[Task brief] The expected output is an exact copy of the lines from the one containing "grey plate: 1 -> 3" through the final line of the entries below, with no images.

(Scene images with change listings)
★ ★ ★ ★
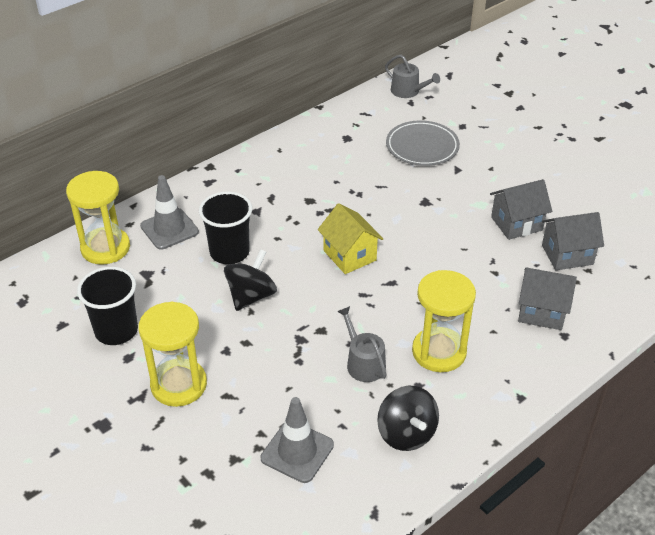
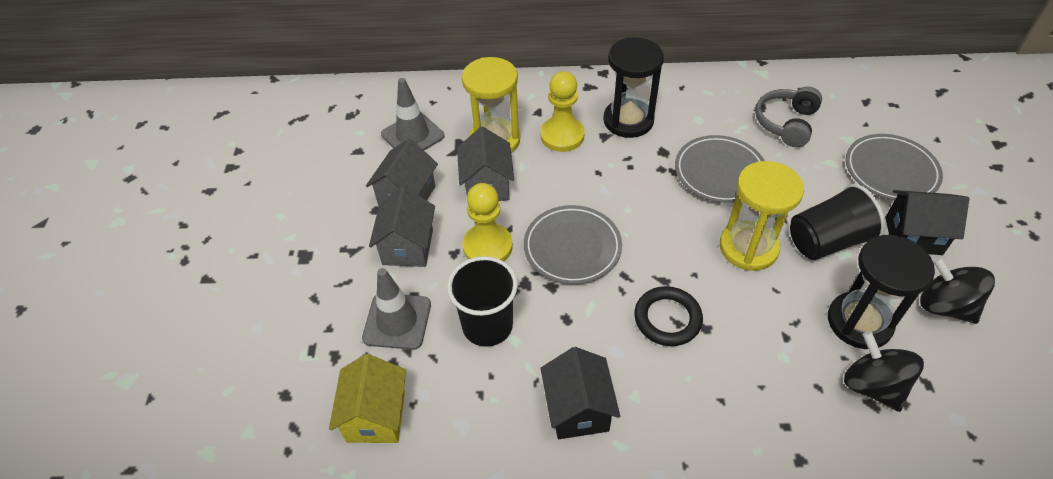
black hourglass: 0 -> 2
black house: 0 -> 2
black ring: 0 -> 1
grey headphones: 0 -> 1
grey plate: 1 -> 3
grey watering can: 2 -> 0
yellow hourglass: 3 -> 2
yellow pawn: 0 -> 2

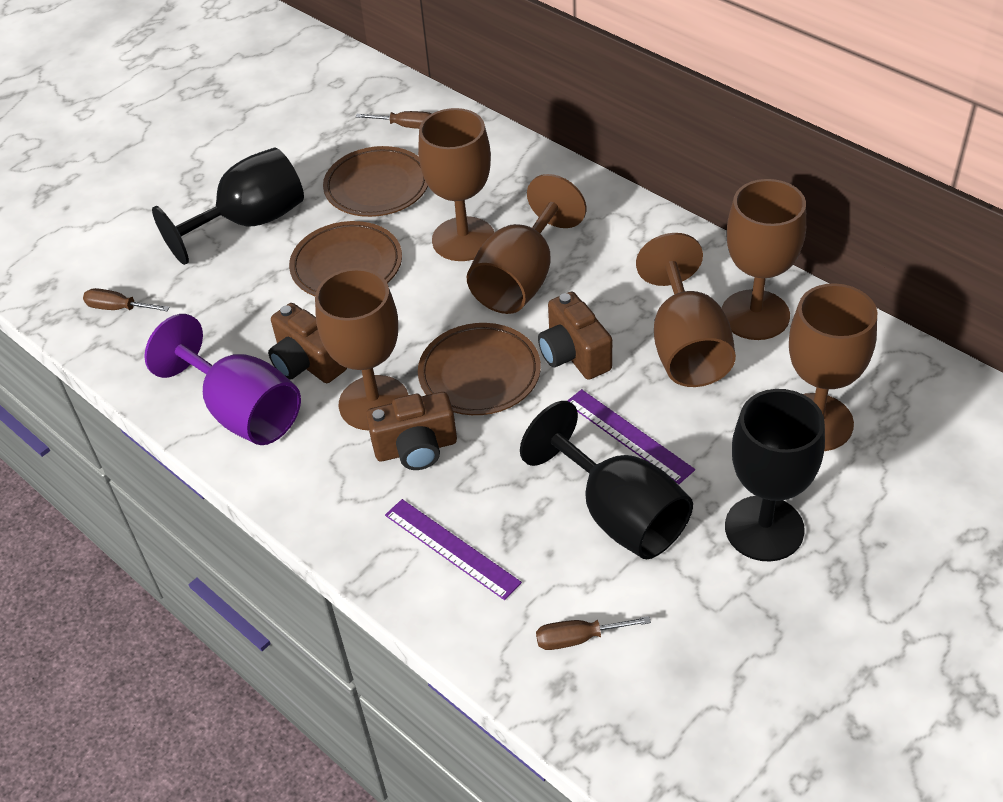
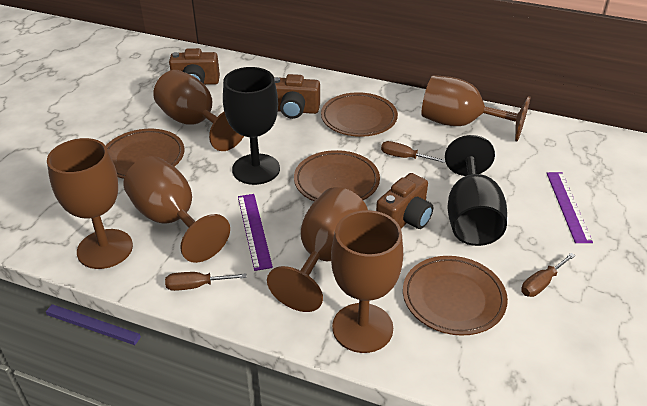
black goblet: 3 -> 2
brown plate: 3 -> 4
purple goblet: 1 -> 0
★ ★ ★ ★
[Exercise solution]
grey plate: 1 -> 3
grey watering can: 2 -> 0
yellow hourglass: 3 -> 2
yellow pawn: 0 -> 2

black goblet: 3 -> 2
brown plate: 3 -> 4
purple goblet: 1 -> 0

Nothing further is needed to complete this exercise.